Required action: Copy all lines of the listing that include the string "star".

Source material:
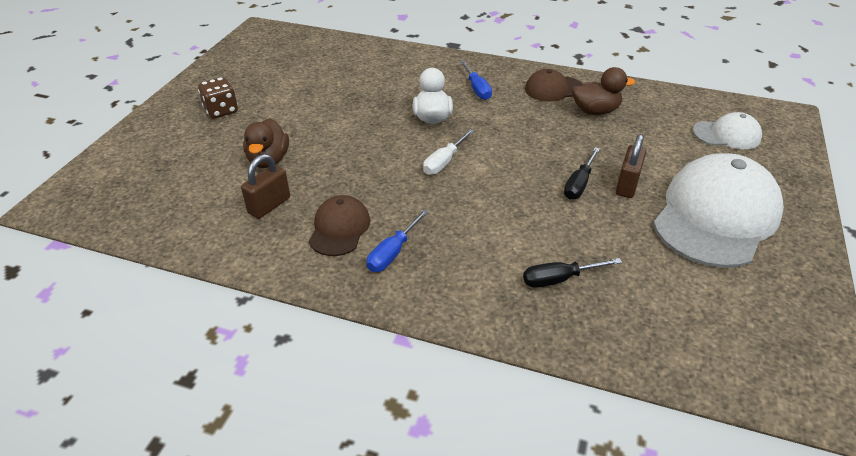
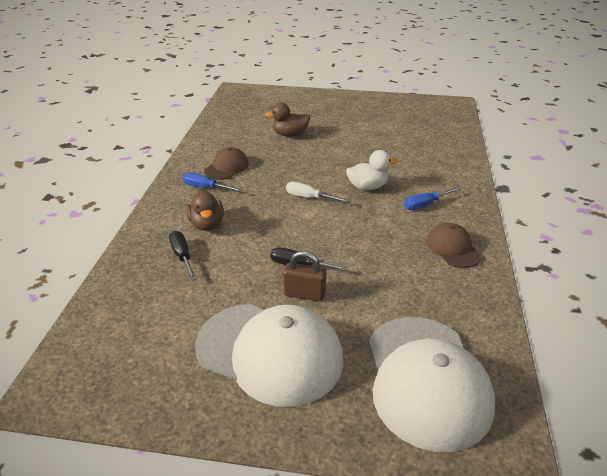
camera: 80 degrees right, 5 degrees down
(221, 111) = (338, 111): brown dice -> none
(269, 205) = (245, 142): brown padlock -> none
(339, 228) = (227, 167): brown cap -> brown cap turned 60 degrees counterclockwise
(595, 111) = (425, 276): brown duck -> brown duck (207, 224)
(727, 135) = (426, 380): white cap -> white cap, size x2.00

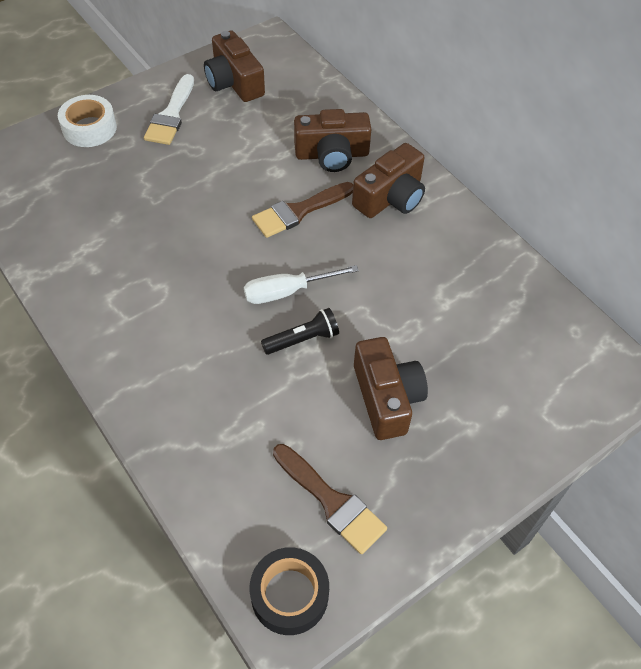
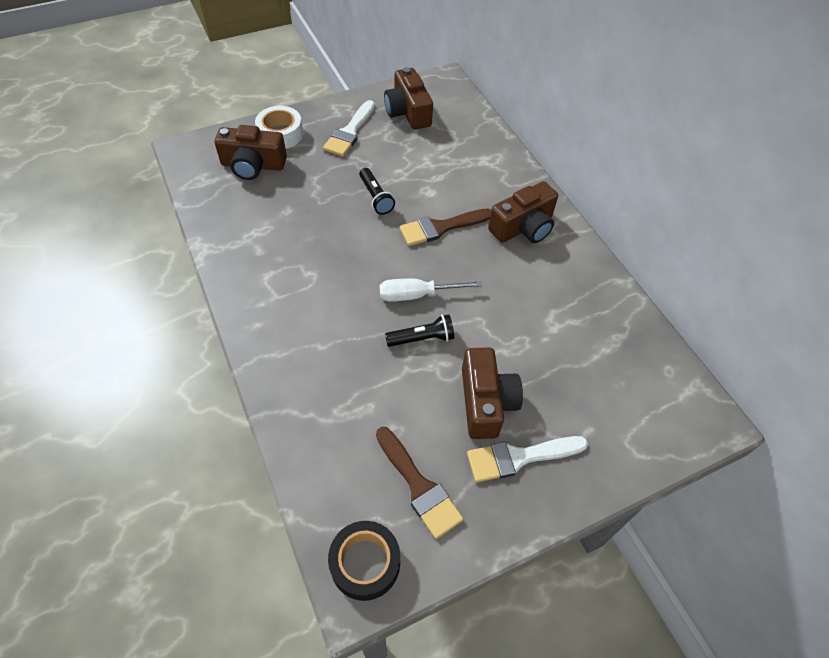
camera: 10 degrees right, 0 degrees up
(217, 187) = (375, 197): none -> black flashlight
(332, 154) = (479, 183): brown camera -> brown camera (253, 165)
(434, 451) = (519, 457): none -> white brush

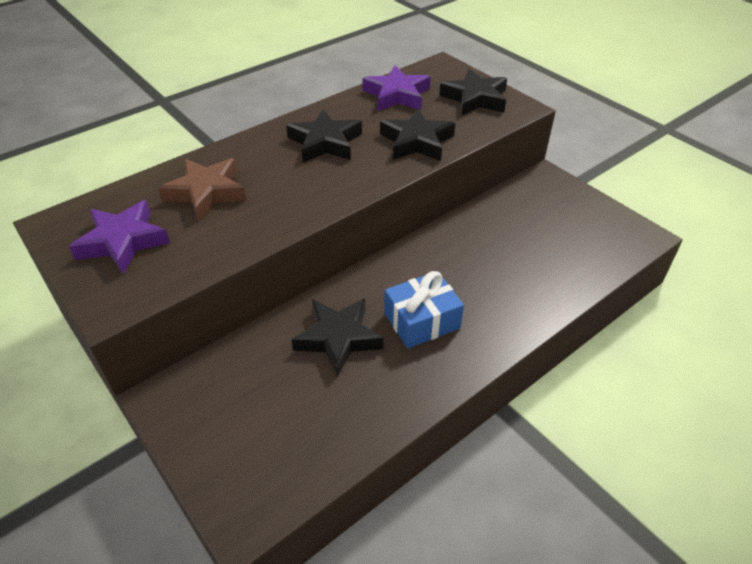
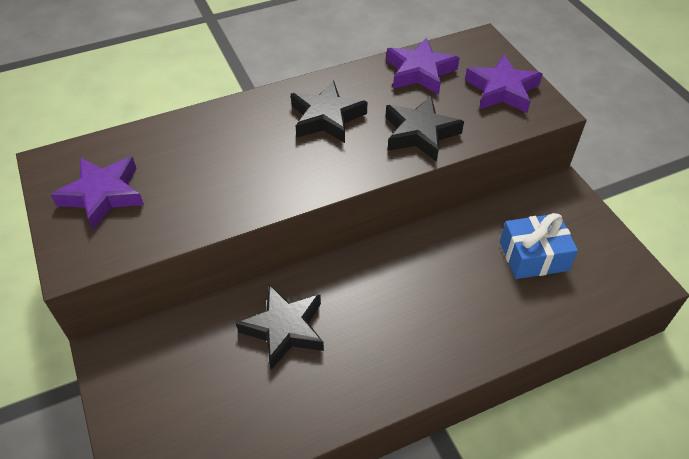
camera: 15 degrees right, 5 degrees up
(206, 192) = (194, 155): brown star -> none
(422, 320) = (372, 329): blue gift -> blue gift (533, 256)
(475, 98) = (502, 90): black star -> purple star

Solution to the problem:
(206, 192) = (194, 155): brown star -> none
(475, 98) = (502, 90): black star -> purple star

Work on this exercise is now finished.